Task data:
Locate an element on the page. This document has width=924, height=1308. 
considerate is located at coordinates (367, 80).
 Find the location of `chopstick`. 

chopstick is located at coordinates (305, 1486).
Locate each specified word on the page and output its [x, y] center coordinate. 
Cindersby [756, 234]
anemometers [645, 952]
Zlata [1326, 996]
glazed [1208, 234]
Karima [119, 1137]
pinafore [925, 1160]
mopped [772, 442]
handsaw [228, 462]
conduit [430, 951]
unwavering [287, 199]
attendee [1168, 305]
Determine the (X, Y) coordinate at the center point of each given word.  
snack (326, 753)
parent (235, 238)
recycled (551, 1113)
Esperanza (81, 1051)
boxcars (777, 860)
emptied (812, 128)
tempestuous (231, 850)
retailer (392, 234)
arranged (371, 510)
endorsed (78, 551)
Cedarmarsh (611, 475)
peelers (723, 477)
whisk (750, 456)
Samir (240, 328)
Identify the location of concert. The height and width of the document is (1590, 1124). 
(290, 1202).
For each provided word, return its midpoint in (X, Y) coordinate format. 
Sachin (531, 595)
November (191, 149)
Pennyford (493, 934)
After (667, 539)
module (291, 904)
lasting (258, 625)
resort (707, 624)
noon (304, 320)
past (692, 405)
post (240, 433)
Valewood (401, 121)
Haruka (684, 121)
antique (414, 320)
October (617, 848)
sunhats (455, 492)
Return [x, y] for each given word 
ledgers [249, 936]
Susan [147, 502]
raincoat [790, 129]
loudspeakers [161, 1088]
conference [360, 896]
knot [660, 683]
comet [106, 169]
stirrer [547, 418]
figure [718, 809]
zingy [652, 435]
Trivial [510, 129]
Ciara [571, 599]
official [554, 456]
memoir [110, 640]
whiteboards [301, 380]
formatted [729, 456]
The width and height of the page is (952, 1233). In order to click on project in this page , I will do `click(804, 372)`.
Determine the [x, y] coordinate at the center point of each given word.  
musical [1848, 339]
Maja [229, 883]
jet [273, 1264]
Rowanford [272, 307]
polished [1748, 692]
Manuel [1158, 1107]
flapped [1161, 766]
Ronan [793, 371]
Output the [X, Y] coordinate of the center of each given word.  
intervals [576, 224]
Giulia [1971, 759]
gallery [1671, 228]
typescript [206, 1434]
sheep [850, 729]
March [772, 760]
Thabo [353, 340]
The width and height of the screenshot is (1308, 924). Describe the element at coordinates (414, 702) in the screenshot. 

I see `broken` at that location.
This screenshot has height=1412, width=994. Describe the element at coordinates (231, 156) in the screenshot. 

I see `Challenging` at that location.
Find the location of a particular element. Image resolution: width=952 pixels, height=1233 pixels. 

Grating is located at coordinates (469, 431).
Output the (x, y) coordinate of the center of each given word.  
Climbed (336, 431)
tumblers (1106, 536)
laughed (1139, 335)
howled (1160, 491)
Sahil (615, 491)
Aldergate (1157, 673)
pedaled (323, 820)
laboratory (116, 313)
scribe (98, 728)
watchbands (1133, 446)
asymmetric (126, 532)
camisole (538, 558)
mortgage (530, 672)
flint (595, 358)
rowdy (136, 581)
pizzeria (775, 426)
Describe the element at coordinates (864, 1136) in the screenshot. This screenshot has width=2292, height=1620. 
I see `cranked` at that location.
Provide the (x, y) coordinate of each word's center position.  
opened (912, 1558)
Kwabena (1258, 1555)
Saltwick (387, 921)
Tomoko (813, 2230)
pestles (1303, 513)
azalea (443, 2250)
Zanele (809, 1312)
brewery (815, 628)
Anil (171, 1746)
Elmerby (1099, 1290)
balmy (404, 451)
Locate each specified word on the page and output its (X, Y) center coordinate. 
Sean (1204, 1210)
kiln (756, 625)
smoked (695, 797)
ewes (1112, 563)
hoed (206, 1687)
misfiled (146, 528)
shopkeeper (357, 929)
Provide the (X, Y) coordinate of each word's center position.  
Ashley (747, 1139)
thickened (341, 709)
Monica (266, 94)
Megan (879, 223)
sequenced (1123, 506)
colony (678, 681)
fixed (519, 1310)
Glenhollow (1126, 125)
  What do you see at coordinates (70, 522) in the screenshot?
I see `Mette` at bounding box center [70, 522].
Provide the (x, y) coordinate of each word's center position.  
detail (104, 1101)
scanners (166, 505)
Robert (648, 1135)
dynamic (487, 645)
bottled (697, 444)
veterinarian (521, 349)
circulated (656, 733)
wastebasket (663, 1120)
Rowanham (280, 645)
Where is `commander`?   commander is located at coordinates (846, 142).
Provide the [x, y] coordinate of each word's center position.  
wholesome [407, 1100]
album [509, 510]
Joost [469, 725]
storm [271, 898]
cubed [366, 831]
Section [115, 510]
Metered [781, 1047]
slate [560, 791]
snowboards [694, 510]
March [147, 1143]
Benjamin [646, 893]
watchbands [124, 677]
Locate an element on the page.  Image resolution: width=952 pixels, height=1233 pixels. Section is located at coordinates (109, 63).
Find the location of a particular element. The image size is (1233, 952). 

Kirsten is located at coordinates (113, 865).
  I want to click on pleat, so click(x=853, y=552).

What you have to do:
Extract every line of the listing above and reproduce each one verbatim, in the same order.

Final result:
Locate an element on the page. This document has width=924, height=1308. 
considerate is located at coordinates (367, 80).
 Find the location of `chopstick`. 

chopstick is located at coordinates (305, 1486).
Locate each specified word on the page and output its [x, y] center coordinate. 
Cindersby [756, 234]
anemometers [645, 952]
Zlata [1326, 996]
glazed [1208, 234]
Karima [119, 1137]
pinafore [925, 1160]
mopped [772, 442]
handsaw [228, 462]
conduit [430, 951]
unwavering [287, 199]
attendee [1168, 305]
Determine the (X, Y) coordinate at the center point of each given word.  
snack (326, 753)
parent (235, 238)
recycled (551, 1113)
Esperanza (81, 1051)
boxcars (777, 860)
emptied (812, 128)
tempestuous (231, 850)
retailer (392, 234)
arranged (371, 510)
endorsed (78, 551)
Cedarmarsh (611, 475)
peelers (723, 477)
whisk (750, 456)
Samir (240, 328)
Identify the location of concert. The height and width of the document is (1590, 1124). 
(290, 1202).
For each provided word, return its midpoint in (X, Y) coordinate format. 
Sachin (531, 595)
November (191, 149)
Pennyford (493, 934)
After (667, 539)
module (291, 904)
lasting (258, 625)
resort (707, 624)
noon (304, 320)
past (692, 405)
post (240, 433)
Valewood (401, 121)
Haruka (684, 121)
antique (414, 320)
October (617, 848)
sunhats (455, 492)
Return [x, y] for each given word 
ledgers [249, 936]
Susan [147, 502]
raincoat [790, 129]
loudspeakers [161, 1088]
conference [360, 896]
knot [660, 683]
comet [106, 169]
stirrer [547, 418]
figure [718, 809]
zingy [652, 435]
Trivial [510, 129]
Ciara [571, 599]
official [554, 456]
memoir [110, 640]
whiteboards [301, 380]
formatted [729, 456]
The width and height of the page is (952, 1233). In order to click on project in this page , I will do `click(804, 372)`.
Determine the [x, y] coordinate at the center point of each given word.  
musical [1848, 339]
Maja [229, 883]
jet [273, 1264]
Rowanford [272, 307]
polished [1748, 692]
Manuel [1158, 1107]
flapped [1161, 766]
Ronan [793, 371]
Output the [X, Y] coordinate of the center of each given word.  
intervals [576, 224]
Giulia [1971, 759]
gallery [1671, 228]
typescript [206, 1434]
sheep [850, 729]
March [772, 760]
Thabo [353, 340]
The width and height of the screenshot is (1308, 924). Describe the element at coordinates (414, 702) in the screenshot. 

I see `broken` at that location.
This screenshot has height=1412, width=994. Describe the element at coordinates (231, 156) in the screenshot. 

I see `Challenging` at that location.
Find the location of a particular element. Image resolution: width=952 pixels, height=1233 pixels. 

Grating is located at coordinates (469, 431).
Output the (x, y) coordinate of the center of each given word.  
Climbed (336, 431)
tumblers (1106, 536)
laughed (1139, 335)
howled (1160, 491)
Sahil (615, 491)
Aldergate (1157, 673)
pedaled (323, 820)
laboratory (116, 313)
scribe (98, 728)
watchbands (1133, 446)
asymmetric (126, 532)
camisole (538, 558)
mortgage (530, 672)
flint (595, 358)
rowdy (136, 581)
pizzeria (775, 426)
Describe the element at coordinates (864, 1136) in the screenshot. This screenshot has width=2292, height=1620. 
I see `cranked` at that location.
Provide the (x, y) coordinate of each word's center position.  
opened (912, 1558)
Kwabena (1258, 1555)
Saltwick (387, 921)
Tomoko (813, 2230)
pestles (1303, 513)
azalea (443, 2250)
Zanele (809, 1312)
brewery (815, 628)
Anil (171, 1746)
Elmerby (1099, 1290)
balmy (404, 451)
Locate each specified word on the page and output its (X, Y) center coordinate. 
Sean (1204, 1210)
kiln (756, 625)
smoked (695, 797)
ewes (1112, 563)
hoed (206, 1687)
misfiled (146, 528)
shopkeeper (357, 929)
Provide the (X, Y) coordinate of each word's center position.  
Ashley (747, 1139)
thickened (341, 709)
Monica (266, 94)
Megan (879, 223)
sequenced (1123, 506)
colony (678, 681)
fixed (519, 1310)
Glenhollow (1126, 125)
  What do you see at coordinates (70, 522) in the screenshot?
I see `Mette` at bounding box center [70, 522].
Provide the (x, y) coordinate of each word's center position.  
detail (104, 1101)
scanners (166, 505)
Robert (648, 1135)
dynamic (487, 645)
bottled (697, 444)
veterinarian (521, 349)
circulated (656, 733)
wastebasket (663, 1120)
Rowanham (280, 645)
Where is `commander`?   commander is located at coordinates (846, 142).
Provide the [x, y] coordinate of each word's center position.  
wholesome [407, 1100]
album [509, 510]
Joost [469, 725]
storm [271, 898]
cubed [366, 831]
Section [115, 510]
Metered [781, 1047]
slate [560, 791]
snowboards [694, 510]
March [147, 1143]
Benjamin [646, 893]
watchbands [124, 677]
Locate an element on the page.  Image resolution: width=952 pixels, height=1233 pixels. Section is located at coordinates (109, 63).
Find the location of a particular element. The image size is (1233, 952). 

Kirsten is located at coordinates (113, 865).
  I want to click on pleat, so click(x=853, y=552).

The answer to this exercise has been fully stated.